* Start INPUT DATA *

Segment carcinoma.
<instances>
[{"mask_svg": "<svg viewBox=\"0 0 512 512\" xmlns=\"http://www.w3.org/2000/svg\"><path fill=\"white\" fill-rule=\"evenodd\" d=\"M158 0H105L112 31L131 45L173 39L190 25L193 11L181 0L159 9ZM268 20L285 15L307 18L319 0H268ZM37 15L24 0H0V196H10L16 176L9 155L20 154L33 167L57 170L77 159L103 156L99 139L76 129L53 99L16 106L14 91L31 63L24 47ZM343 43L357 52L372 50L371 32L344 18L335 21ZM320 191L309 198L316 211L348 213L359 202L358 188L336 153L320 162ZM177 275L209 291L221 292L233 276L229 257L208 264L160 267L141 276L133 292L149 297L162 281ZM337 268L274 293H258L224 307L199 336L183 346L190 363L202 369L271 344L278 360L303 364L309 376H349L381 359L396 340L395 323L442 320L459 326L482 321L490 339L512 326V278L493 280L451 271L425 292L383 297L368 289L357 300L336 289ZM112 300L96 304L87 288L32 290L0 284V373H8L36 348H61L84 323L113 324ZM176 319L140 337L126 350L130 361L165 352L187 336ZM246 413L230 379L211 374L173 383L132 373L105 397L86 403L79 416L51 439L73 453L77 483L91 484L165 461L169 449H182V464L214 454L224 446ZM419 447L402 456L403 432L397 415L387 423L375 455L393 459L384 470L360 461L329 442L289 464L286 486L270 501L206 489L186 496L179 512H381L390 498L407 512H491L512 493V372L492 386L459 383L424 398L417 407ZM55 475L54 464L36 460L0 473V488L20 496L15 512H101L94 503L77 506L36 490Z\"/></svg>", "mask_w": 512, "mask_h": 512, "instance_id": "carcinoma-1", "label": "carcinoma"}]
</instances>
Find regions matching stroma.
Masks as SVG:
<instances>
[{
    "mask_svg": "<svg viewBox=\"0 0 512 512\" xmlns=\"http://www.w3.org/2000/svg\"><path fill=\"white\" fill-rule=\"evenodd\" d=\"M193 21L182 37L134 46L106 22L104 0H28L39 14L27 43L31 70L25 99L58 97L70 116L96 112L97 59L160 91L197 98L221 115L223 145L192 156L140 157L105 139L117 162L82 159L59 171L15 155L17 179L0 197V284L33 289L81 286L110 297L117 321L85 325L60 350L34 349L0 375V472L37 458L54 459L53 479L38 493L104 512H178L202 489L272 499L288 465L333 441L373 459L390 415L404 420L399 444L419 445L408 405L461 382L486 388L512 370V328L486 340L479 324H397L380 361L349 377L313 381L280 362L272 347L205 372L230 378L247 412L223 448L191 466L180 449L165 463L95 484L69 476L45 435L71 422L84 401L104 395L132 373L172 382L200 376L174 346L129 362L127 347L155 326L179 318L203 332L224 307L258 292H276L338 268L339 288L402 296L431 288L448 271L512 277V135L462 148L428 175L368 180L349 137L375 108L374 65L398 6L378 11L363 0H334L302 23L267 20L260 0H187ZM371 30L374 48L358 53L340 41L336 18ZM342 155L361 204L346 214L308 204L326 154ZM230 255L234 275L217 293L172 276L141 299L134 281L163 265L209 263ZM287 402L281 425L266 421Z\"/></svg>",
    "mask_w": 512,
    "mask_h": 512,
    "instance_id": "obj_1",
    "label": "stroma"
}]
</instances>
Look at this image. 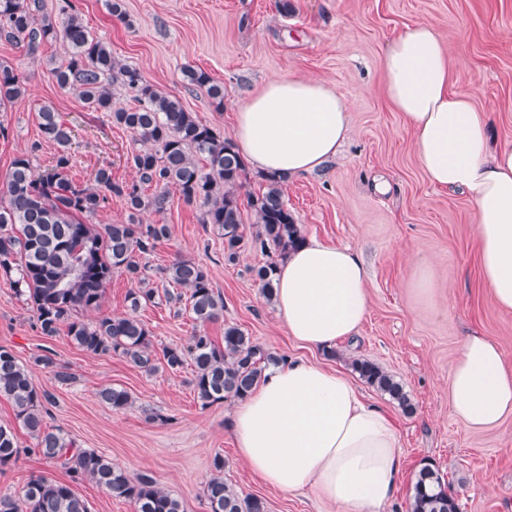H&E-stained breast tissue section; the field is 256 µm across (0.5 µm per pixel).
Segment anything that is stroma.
<instances>
[{"instance_id": "stroma-1", "label": "stroma", "mask_w": 512, "mask_h": 512, "mask_svg": "<svg viewBox=\"0 0 512 512\" xmlns=\"http://www.w3.org/2000/svg\"><path fill=\"white\" fill-rule=\"evenodd\" d=\"M41 17L75 13L106 41L116 59L224 137L247 96L272 77L316 78L332 87L350 113L351 132L340 154L319 171L288 178V207L304 237L361 254L368 272L369 312L356 336L334 351L291 339L250 269L261 255L247 251L224 262V239L201 222L203 209L171 193L166 211L146 212L144 222L166 224L171 238L146 261L150 287L164 289L159 269L178 256L206 265L224 299V315L208 333L223 338L233 323L275 355L317 361L351 373L355 358L370 360L400 380L414 405L404 413L373 388L370 402L392 418L400 439L404 475L388 512H407L417 472L432 464L448 482L460 512H512V418L499 428L464 427L448 403V371L466 336L494 341L512 367V312L497 308L478 269L476 214L462 193L431 185L412 150L403 118L388 105L382 65L387 41L413 23H430L452 37L450 69L455 90L488 112L498 144L512 145V0H123L126 20L112 16L106 0H42ZM69 49L56 41L29 54L26 46L0 40V62L25 78L26 93L0 112V182L12 159L34 141L36 173L53 168L57 147L42 141L37 111L49 105L72 125L69 152L75 183L112 169L116 181L135 179L127 162L135 137L89 109L52 73ZM210 73L224 84L216 108L190 87L184 67ZM428 273L433 286L416 281ZM156 346L187 343L195 323L165 303L141 309ZM0 346L10 348L34 383L53 395L45 420L80 447L102 453L131 474L148 472L180 498L184 512H207L203 487L215 457L224 479L245 495L266 500L268 512H326L307 494H288L263 484L242 459L229 427L232 403L204 407L189 383L190 371L148 374L119 356H92L67 336L48 338L33 326L30 306L0 279ZM51 354L72 379L59 383L35 357ZM127 390L132 404L112 410L98 392ZM22 453L0 468V494H18L30 476L63 480L64 469L31 454L33 439L19 431Z\"/></svg>"}]
</instances>
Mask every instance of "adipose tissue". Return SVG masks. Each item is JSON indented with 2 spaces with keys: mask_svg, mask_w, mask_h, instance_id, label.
Here are the masks:
<instances>
[{
  "mask_svg": "<svg viewBox=\"0 0 512 512\" xmlns=\"http://www.w3.org/2000/svg\"><path fill=\"white\" fill-rule=\"evenodd\" d=\"M450 54L431 24L408 26L385 47L384 91L413 133L427 180L473 203L483 282L495 305L512 311V148L494 144L487 112L452 90ZM349 132V112L333 88L272 77L237 110L233 141L255 169L293 177L335 157ZM368 280L352 248L307 241L279 261L272 301L289 336L328 348L358 333L369 310ZM448 401L472 430L512 418V370L495 343L464 339L448 373ZM232 431L266 485L311 492L333 512H384L403 476L389 416L351 378L310 360L268 369L236 404Z\"/></svg>",
  "mask_w": 512,
  "mask_h": 512,
  "instance_id": "obj_1",
  "label": "adipose tissue"
}]
</instances>
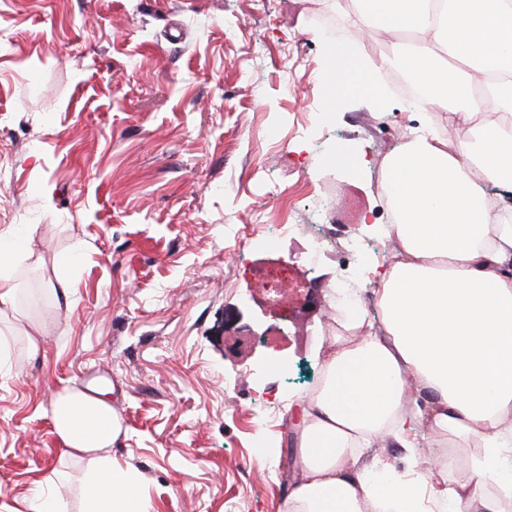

* End INPUT DATA *

STATED PROBLEM: Your answer should be a single number: the count of lines in the material above that contain "adipose".

COMPLETED TASK: 2